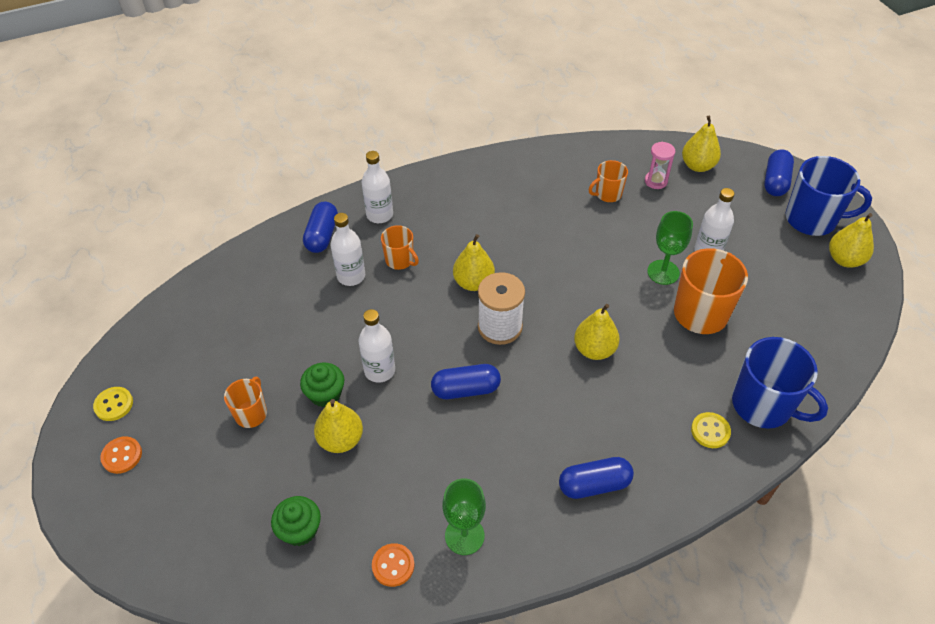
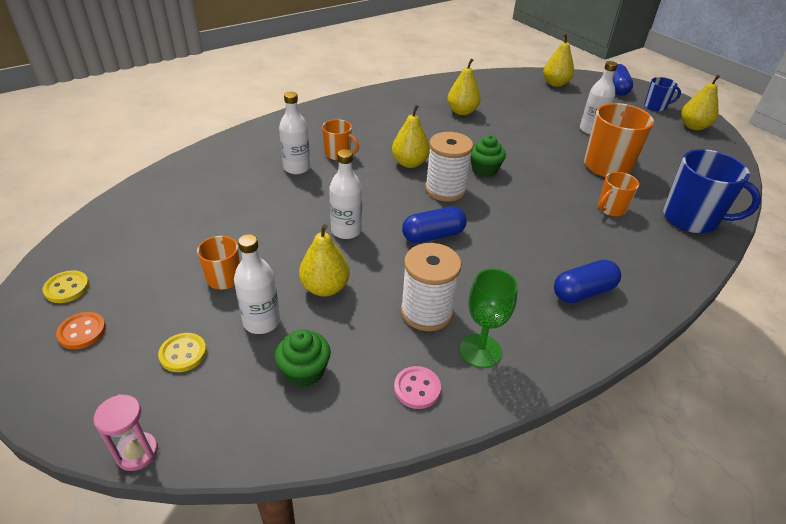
camera: 15 degrees left, 10 degrees down
(322, 235) = (261, 144): blue capsule -> none
(325, 394) = (298, 254): green cupcake -> green cupcake (484, 169)
(379, 215) = (310, 127): white bottle -> white bottle (261, 322)
(393, 565) = (417, 388): orange button -> pink button
(428, 483) = (426, 312): none -> white spool
(594, 349) = (534, 197): yellow pear -> yellow pear (462, 112)
(607, 194) = (495, 103): orange mug -> orange mug (611, 209)
(656, 181) = (529, 93): pink hourglass -> pink hourglass (137, 452)
(663, 272) = (563, 144): green goblet -> none
(710, 431) = (660, 241): yellow button -> yellow button (183, 353)
(812, 219) = (655, 107): blue mug -> blue mug, size x0.55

+ + + + +

## TASK DIRECTIONS
Skipping any images, write out all the data exactly.

## RESPONSE
camera: 15 degrees left, 10 degrees down
(322, 235) = (261, 144): blue capsule -> none
(325, 394) = (298, 254): green cupcake -> green cupcake (484, 169)
(379, 215) = (310, 127): white bottle -> white bottle (261, 322)
(393, 565) = (417, 388): orange button -> pink button
(428, 483) = (426, 312): none -> white spool
(594, 349) = (534, 197): yellow pear -> yellow pear (462, 112)
(607, 194) = (495, 103): orange mug -> orange mug (611, 209)
(656, 181) = (529, 93): pink hourglass -> pink hourglass (137, 452)
(663, 272) = (563, 144): green goblet -> none
(710, 431) = (660, 241): yellow button -> yellow button (183, 353)
(812, 219) = (655, 107): blue mug -> blue mug, size x0.55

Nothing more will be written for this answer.